*** Working data
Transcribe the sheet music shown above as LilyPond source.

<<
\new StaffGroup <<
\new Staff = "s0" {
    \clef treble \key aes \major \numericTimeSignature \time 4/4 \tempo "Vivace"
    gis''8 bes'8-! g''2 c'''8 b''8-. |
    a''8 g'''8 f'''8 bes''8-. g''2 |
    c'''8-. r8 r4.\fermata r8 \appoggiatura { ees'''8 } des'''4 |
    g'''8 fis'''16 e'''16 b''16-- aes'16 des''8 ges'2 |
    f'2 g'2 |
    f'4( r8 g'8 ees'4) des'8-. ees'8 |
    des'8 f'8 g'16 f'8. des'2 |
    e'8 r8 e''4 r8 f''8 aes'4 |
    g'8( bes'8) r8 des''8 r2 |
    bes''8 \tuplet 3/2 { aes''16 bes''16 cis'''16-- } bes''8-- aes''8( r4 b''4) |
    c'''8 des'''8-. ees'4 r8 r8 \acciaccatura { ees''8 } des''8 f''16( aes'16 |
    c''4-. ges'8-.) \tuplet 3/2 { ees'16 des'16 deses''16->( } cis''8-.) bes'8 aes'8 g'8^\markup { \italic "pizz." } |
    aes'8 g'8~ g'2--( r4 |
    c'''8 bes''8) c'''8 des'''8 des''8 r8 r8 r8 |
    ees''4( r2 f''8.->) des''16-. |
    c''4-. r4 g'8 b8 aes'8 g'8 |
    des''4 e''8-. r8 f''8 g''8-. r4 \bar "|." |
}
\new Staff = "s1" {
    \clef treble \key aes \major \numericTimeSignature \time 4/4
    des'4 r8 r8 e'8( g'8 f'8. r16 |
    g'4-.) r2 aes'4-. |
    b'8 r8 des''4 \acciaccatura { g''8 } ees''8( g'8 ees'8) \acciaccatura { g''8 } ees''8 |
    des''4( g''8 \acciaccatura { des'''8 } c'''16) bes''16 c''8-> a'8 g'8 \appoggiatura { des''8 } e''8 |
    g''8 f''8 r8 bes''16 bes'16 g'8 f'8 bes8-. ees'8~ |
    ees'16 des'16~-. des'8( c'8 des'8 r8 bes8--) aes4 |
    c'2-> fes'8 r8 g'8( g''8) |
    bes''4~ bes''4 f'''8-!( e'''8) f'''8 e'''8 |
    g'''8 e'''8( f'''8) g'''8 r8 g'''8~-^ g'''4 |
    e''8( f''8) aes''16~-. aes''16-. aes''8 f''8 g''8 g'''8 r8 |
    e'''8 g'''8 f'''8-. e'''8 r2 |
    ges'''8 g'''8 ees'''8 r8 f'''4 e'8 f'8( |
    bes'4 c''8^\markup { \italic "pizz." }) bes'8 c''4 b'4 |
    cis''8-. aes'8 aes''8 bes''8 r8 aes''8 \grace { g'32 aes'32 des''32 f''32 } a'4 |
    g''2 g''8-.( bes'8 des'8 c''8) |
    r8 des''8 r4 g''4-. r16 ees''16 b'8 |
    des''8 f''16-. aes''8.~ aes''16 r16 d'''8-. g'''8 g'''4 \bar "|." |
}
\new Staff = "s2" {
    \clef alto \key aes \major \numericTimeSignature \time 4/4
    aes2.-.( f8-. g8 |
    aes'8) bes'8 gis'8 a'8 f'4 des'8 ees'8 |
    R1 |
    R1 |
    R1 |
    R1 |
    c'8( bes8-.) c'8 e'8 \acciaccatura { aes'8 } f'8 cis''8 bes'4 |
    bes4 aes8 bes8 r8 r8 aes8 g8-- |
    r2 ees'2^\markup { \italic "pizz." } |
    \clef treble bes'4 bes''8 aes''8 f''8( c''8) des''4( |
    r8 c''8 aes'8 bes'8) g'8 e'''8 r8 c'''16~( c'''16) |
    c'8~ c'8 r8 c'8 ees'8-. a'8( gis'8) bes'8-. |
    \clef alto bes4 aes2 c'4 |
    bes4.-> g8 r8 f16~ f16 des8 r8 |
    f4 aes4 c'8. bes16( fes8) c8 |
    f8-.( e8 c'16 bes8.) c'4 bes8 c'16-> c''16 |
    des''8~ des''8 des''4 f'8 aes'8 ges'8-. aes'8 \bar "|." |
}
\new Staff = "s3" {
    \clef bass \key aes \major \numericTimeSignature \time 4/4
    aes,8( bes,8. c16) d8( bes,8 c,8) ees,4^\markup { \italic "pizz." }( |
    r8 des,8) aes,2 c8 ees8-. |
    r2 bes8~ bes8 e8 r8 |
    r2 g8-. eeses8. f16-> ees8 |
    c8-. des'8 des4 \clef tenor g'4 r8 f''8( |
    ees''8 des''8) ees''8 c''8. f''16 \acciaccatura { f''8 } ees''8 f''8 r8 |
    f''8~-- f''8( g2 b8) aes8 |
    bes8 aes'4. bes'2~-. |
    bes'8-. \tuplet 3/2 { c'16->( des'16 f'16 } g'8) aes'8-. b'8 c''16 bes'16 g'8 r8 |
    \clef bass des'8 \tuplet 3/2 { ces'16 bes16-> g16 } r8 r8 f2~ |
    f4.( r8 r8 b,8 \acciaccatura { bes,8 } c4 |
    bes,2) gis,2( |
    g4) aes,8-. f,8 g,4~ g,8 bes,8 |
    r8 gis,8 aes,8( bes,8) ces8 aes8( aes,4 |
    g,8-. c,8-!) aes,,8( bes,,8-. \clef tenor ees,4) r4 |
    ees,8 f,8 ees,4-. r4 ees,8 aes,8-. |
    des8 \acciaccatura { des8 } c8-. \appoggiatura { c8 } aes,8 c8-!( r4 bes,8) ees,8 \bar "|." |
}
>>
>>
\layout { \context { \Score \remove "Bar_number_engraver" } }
******
** What to produce **
Gather every line above that contains the string "clef", and copy each one.

** Task solution **
    \clef treble \key aes \major \numericTimeSignature \time 4/4 \tempo "Vivace"
    \clef treble \key aes \major \numericTimeSignature \time 4/4
    \clef alto \key aes \major \numericTimeSignature \time 4/4
    \clef treble bes'4 bes''8 aes''8 f''8( c''8) des''4( |
    \clef alto bes4 aes2 c'4 |
    \clef bass \key aes \major \numericTimeSignature \time 4/4
    c8-. des'8 des4 \clef tenor g'4 r8 f''8( |
    \clef bass des'8 \tuplet 3/2 { ces'16 bes16-> g16 } r8 r8 f2~ |
    g,8-. c,8-!) aes,,8( bes,,8-. \clef tenor ees,4) r4 |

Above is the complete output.